PROBLEM DETAILS:
In the entries that follow, the line with "brown bowling pin: 5 -> 7" opens the range and the line with "purple spinning top: 6 -> 5" closes it; repeat that range exactly, both lines included.

GIVEN INFORMATION:
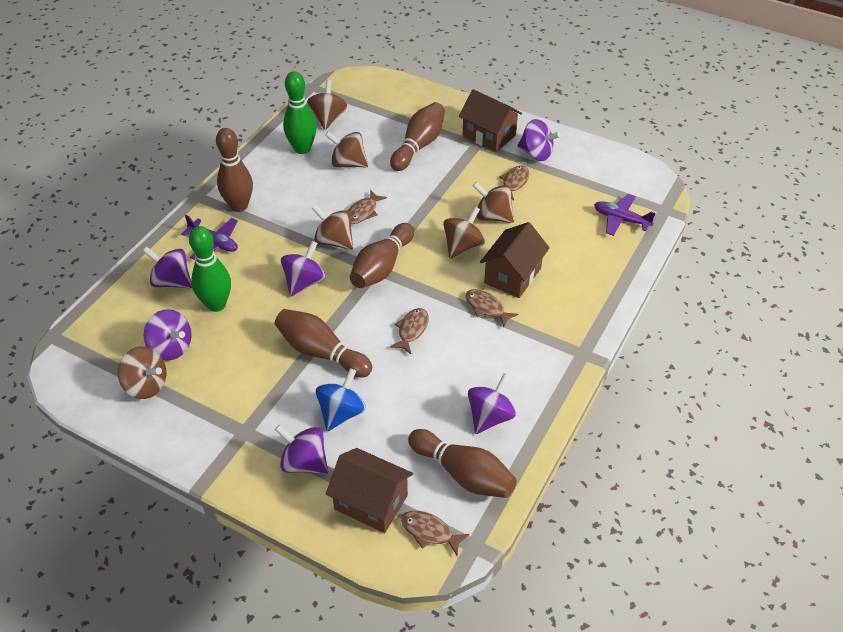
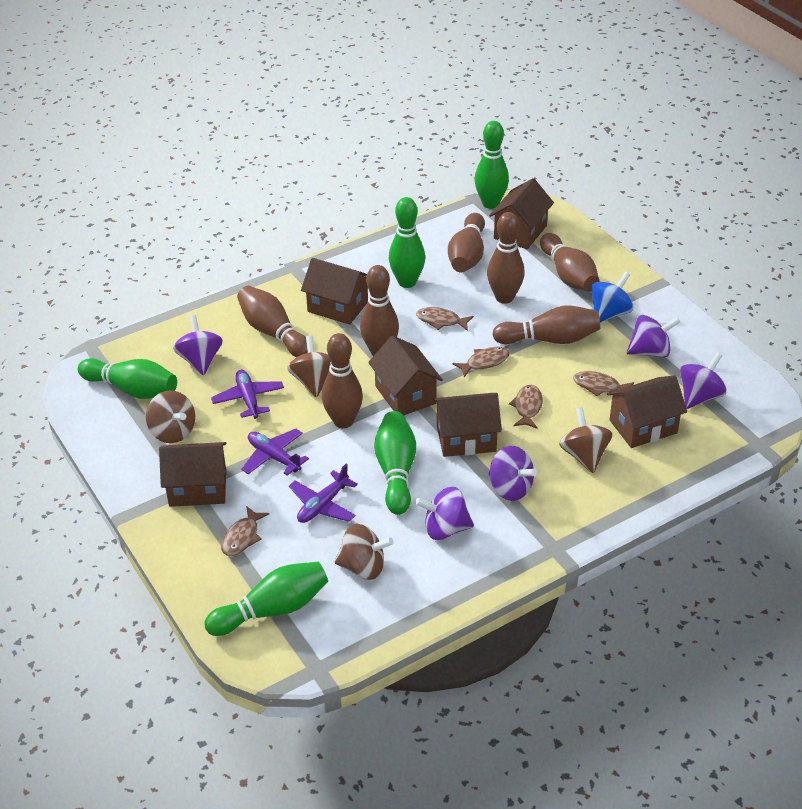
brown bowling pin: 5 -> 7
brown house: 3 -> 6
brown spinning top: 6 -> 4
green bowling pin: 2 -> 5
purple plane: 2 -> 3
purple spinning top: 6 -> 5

--

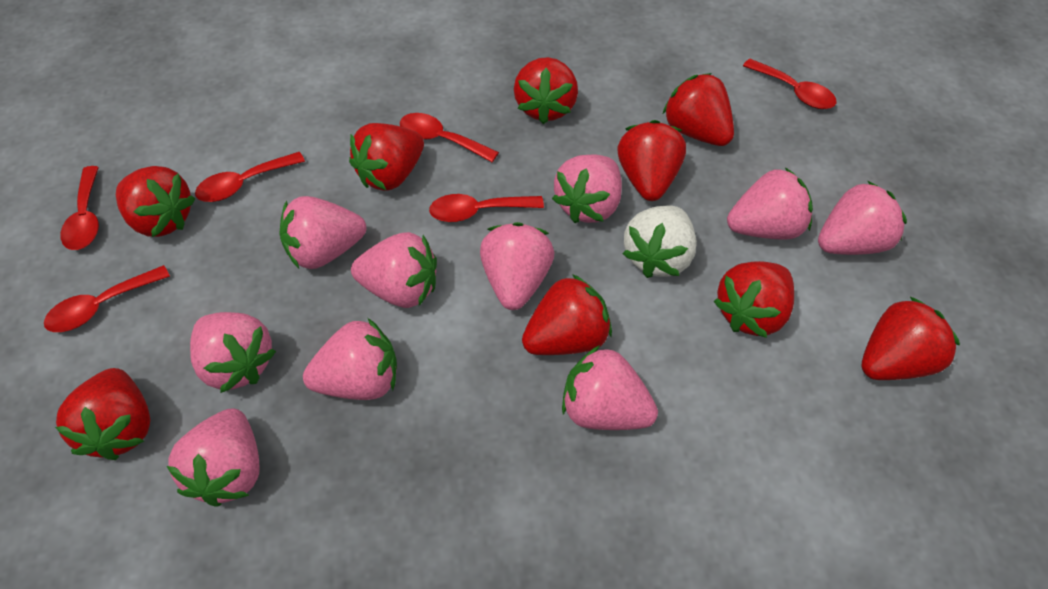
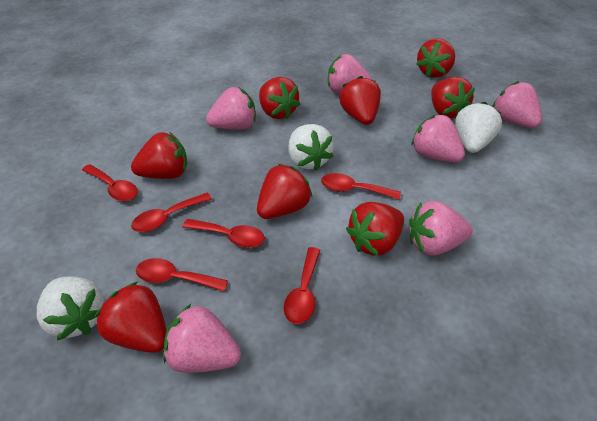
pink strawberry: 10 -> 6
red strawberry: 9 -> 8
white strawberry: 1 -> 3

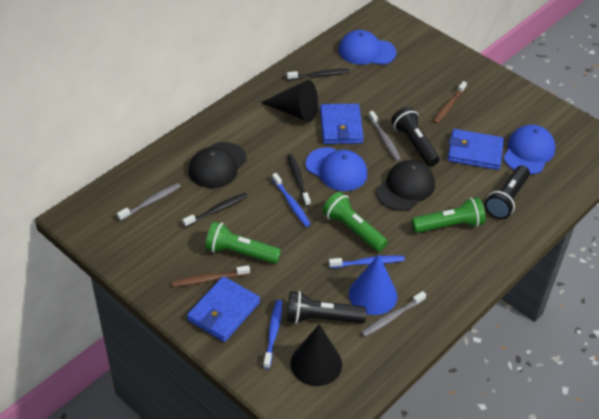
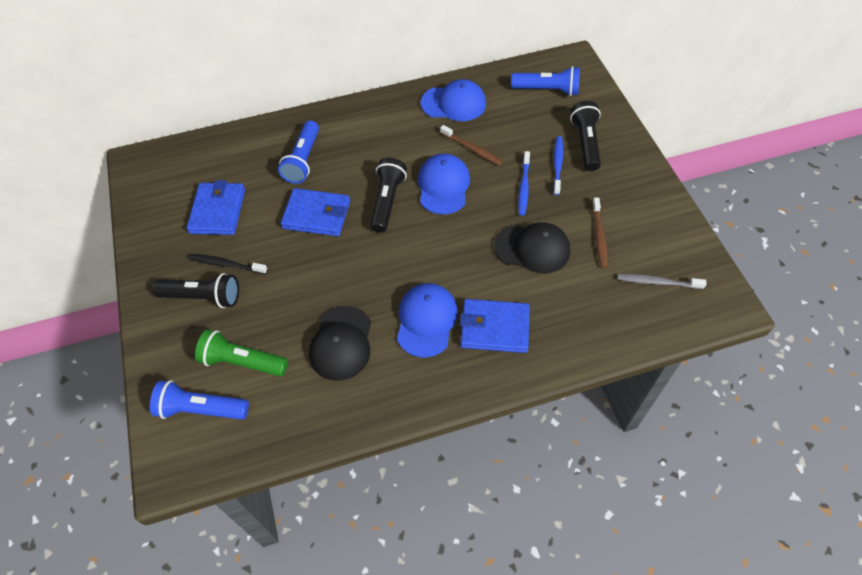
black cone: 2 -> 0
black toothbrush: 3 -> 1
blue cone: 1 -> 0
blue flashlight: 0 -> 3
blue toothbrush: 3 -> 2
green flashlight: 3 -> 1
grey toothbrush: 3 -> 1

TASK RESULT:
brown bowling pin: 5 -> 7
brown house: 3 -> 6
brown spinning top: 6 -> 4
green bowling pin: 2 -> 5
purple plane: 2 -> 3
purple spinning top: 6 -> 5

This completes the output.